### Work to be completed
When you reach the line below that has "none -> pink lamp [127,248,193,366]", start returning lines exactly, and stop after the line that has "pink lamp [455,106,516,228]"; skip the pictures.

(Before-and-after object lists)
#####
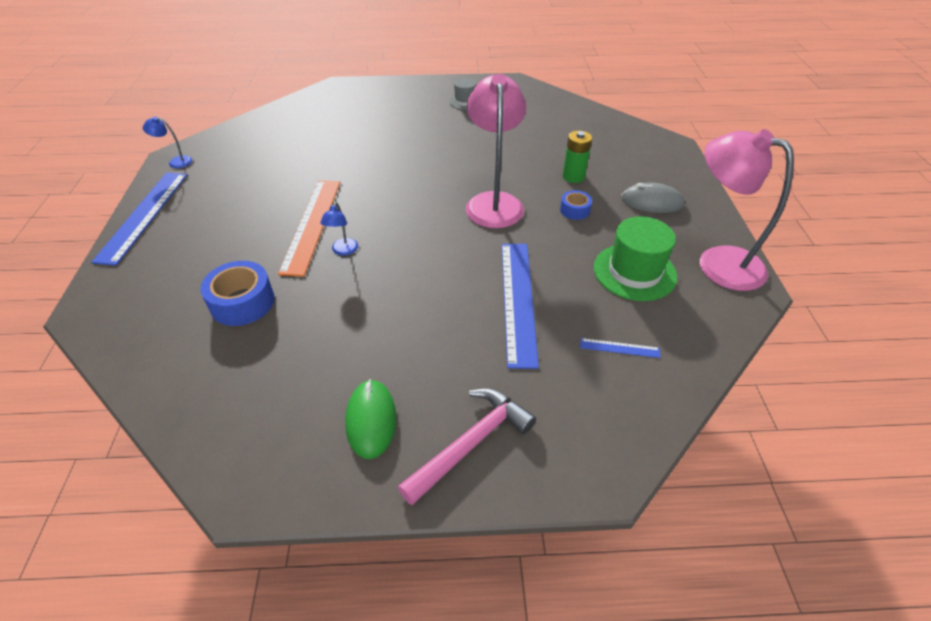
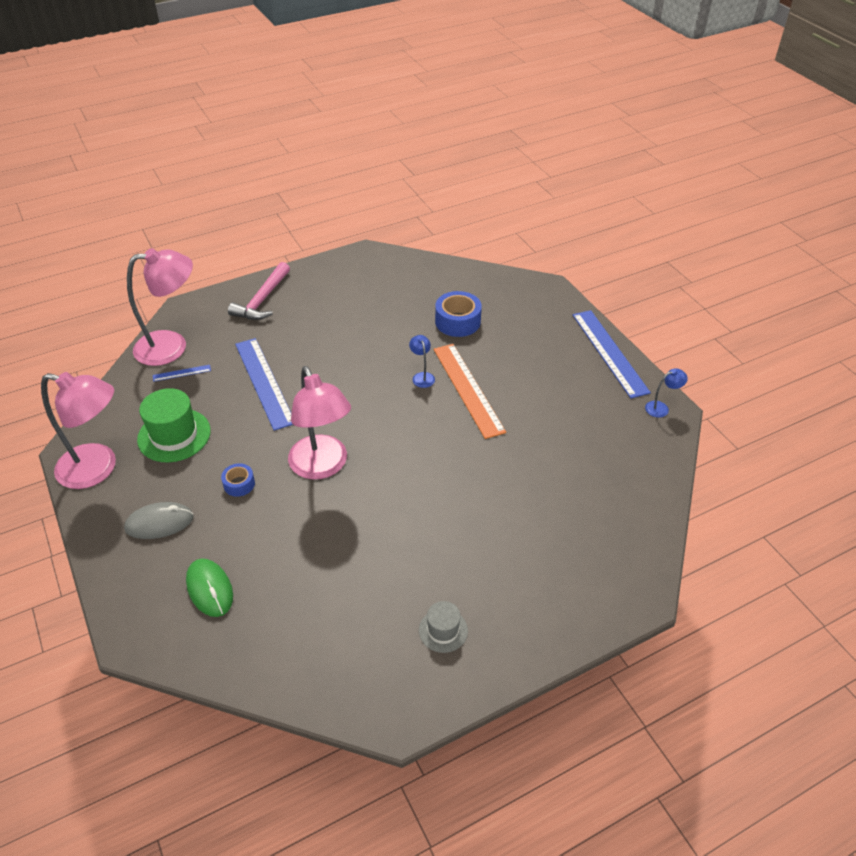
camera: 155 degrees right, 0 degrees up
green mouse [345,379,397,459] -> green mouse moved to [186,559,233,617]
green battery [563,131,592,183] -> none
none -> pink lamp [127,248,193,366]

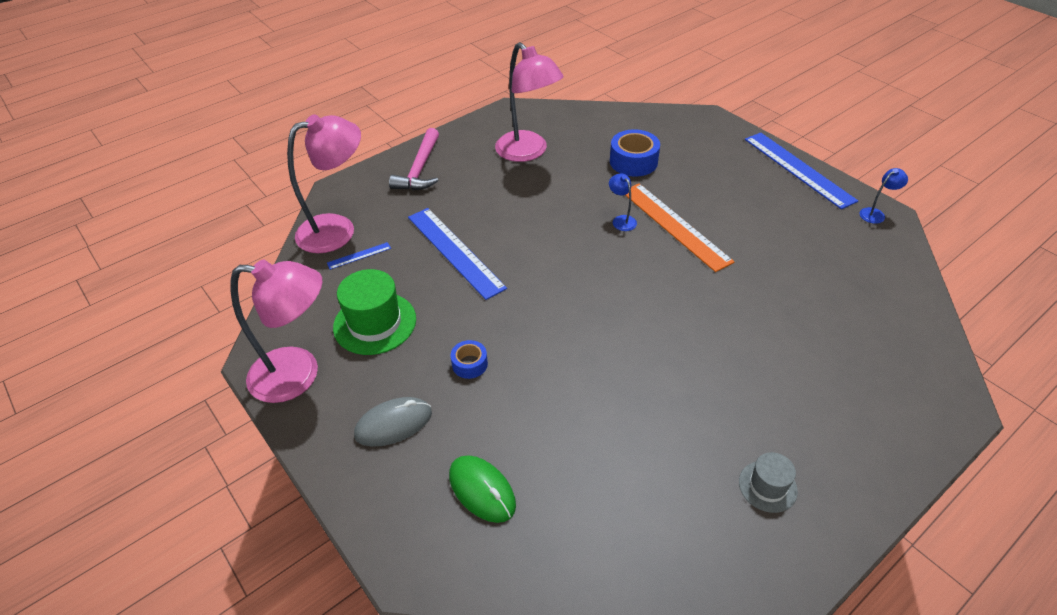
camera: 10 degrees left, 0 degrees up
pink lamp [288,366,351,480] -> pink lamp moved to [495,42,564,162]

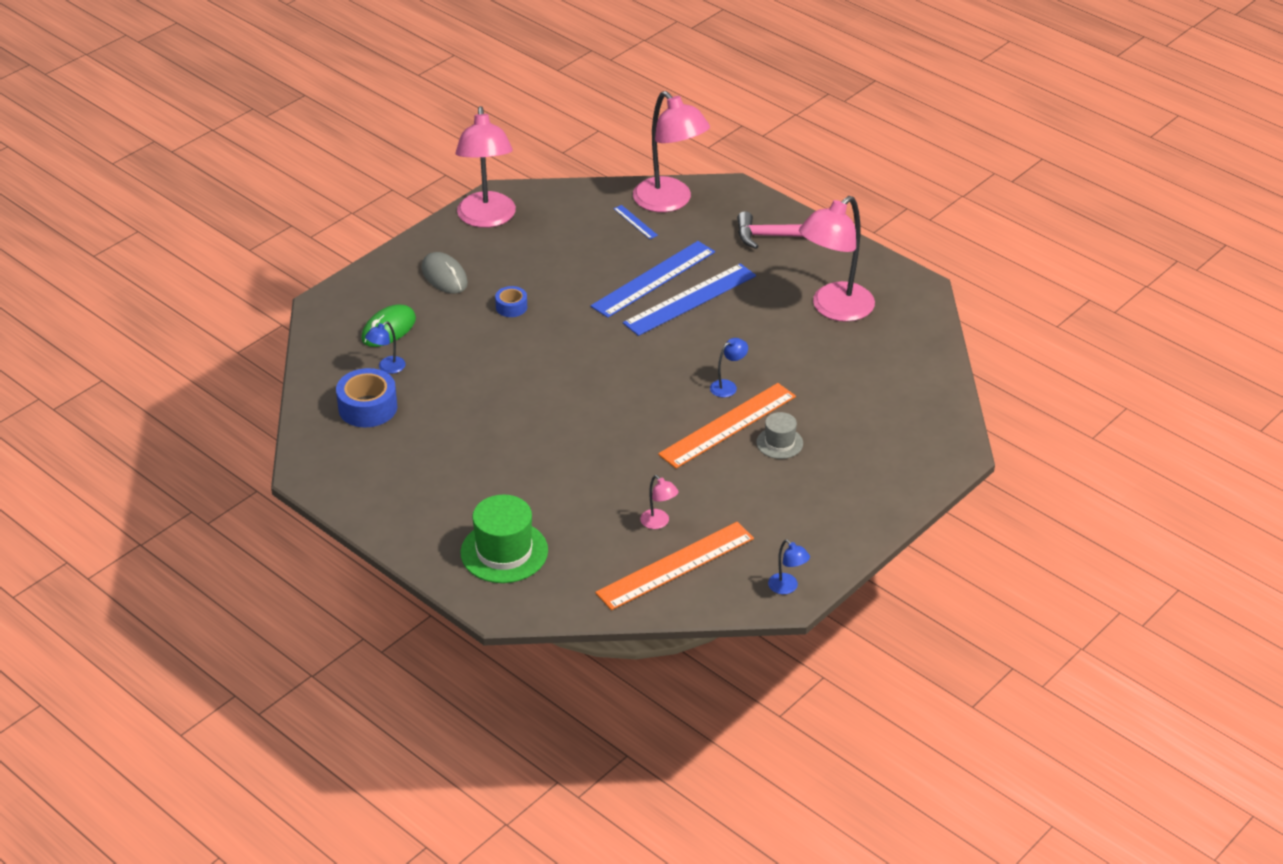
camera: 80 degrees right, 5 degrees down
green hat [333,269,416,355] -> green hat moved to [460,494,548,583]
blue tape [610,130,660,176] -> blue tape moved to [336,368,397,427]
grey hat [739,452,798,513] -> grey hat moved to [756,412,803,459]
blue ruler [745,133,858,209] -> blue ruler moved to [623,263,756,336]
none -> blue lamp [365,321,406,374]
none -> orange ruler [595,522,754,610]
none -> pink lamp [640,475,679,529]

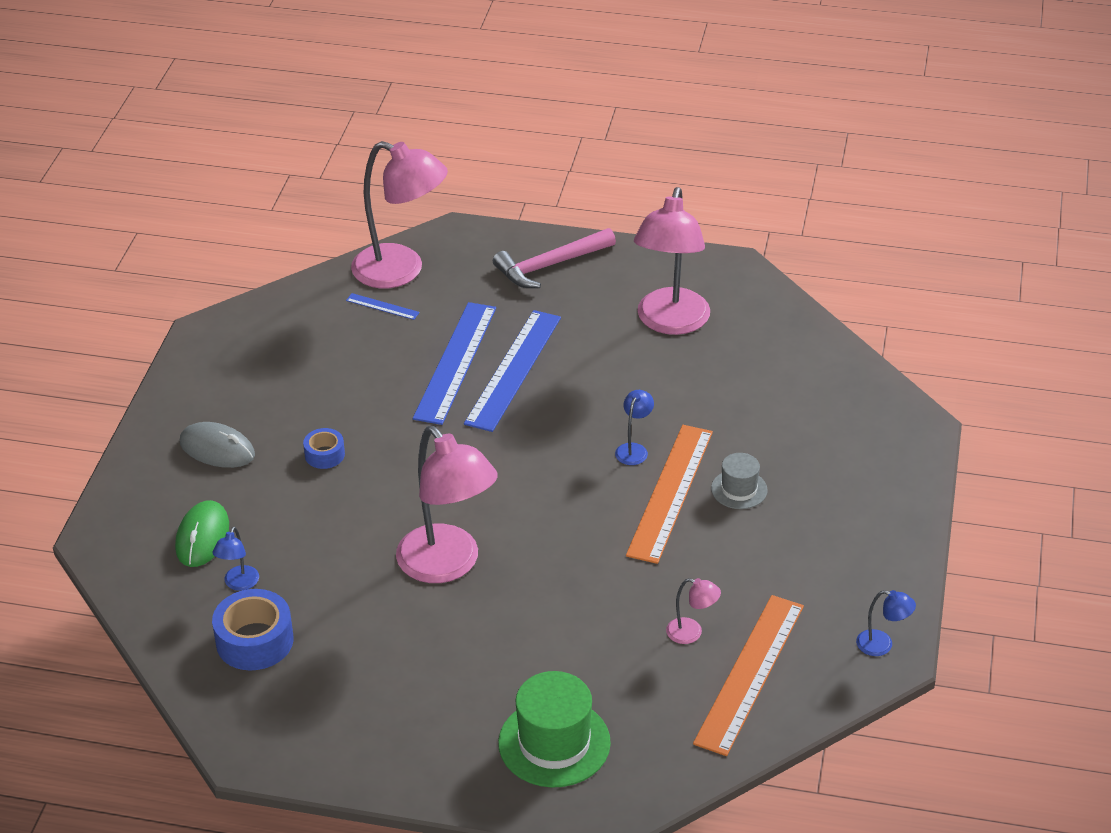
camera: 30 degrees left, 0 degrees up
pink lamp [455,106,516,228] -> pink lamp moved to [396,426,498,583]

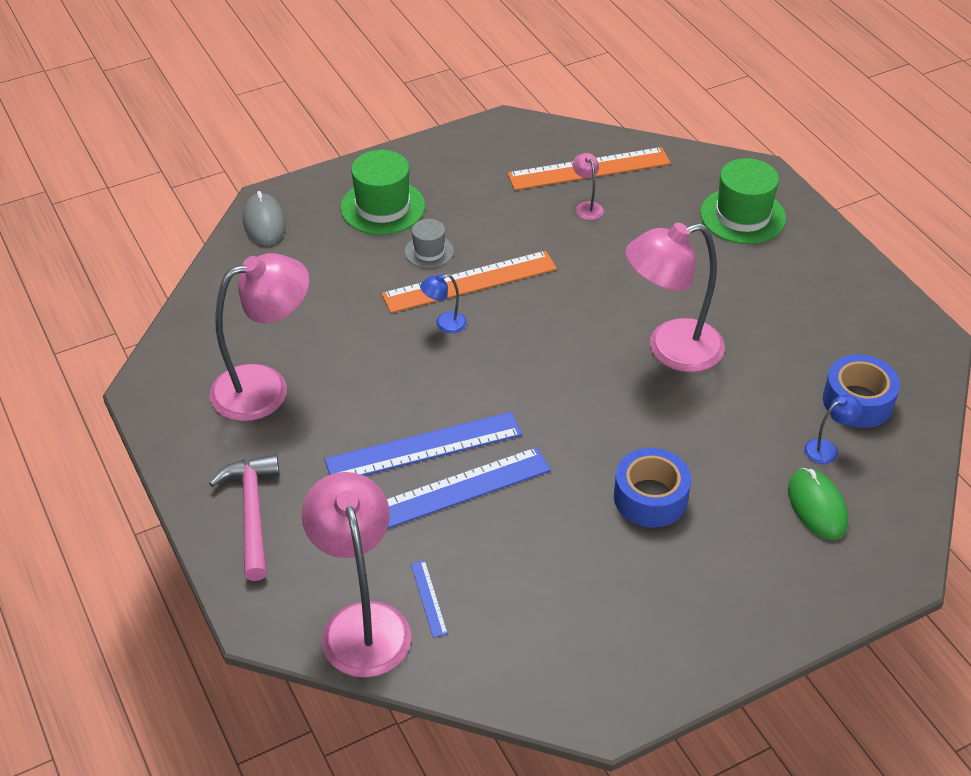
camera: 130 degrees left, 5 degrees up
green mouse [175,500,229,567] -> green mouse turned 75 degrees counterclockwise [788,468,848,540]
grey mouse [180,422,255,468] -> grey mouse moved to [243,191,286,246]
blue tape [303,428,345,469] -> blue tape [614,448,691,528], size x1.76
pink lamp [396,426,498,583] -> pink lamp turned 120 degrees counterclockwise [626,223,725,372]
pink hammer [493,228,616,288] -> pink hammer turned 120 degrees counterclockwise [209,455,279,581]
blue lamp [856,590,916,656] -> none
none -> green hat [340,150,425,235]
#####
### Reply
none -> pink lamp [127,248,193,366]

camera: 10 degrees left, 0 degrees up
pink lamp [288,366,351,480] -> pink lamp moved to [495,42,564,162]

camera: 80 degrees right, 5 degrees down
green hat [333,269,416,355] -> green hat moved to [460,494,548,583]
blue tape [610,130,660,176] -> blue tape moved to [336,368,397,427]
grey hat [739,452,798,513] -> grey hat moved to [756,412,803,459]
blue ruler [745,133,858,209] -> blue ruler moved to [623,263,756,336]
none -> blue lamp [365,321,406,374]
none -> orange ruler [595,522,754,610]
none -> pink lamp [640,475,679,529]

camera: 30 degrees left, 0 degrees up
pink lamp [455,106,516,228] -> pink lamp moved to [396,426,498,583]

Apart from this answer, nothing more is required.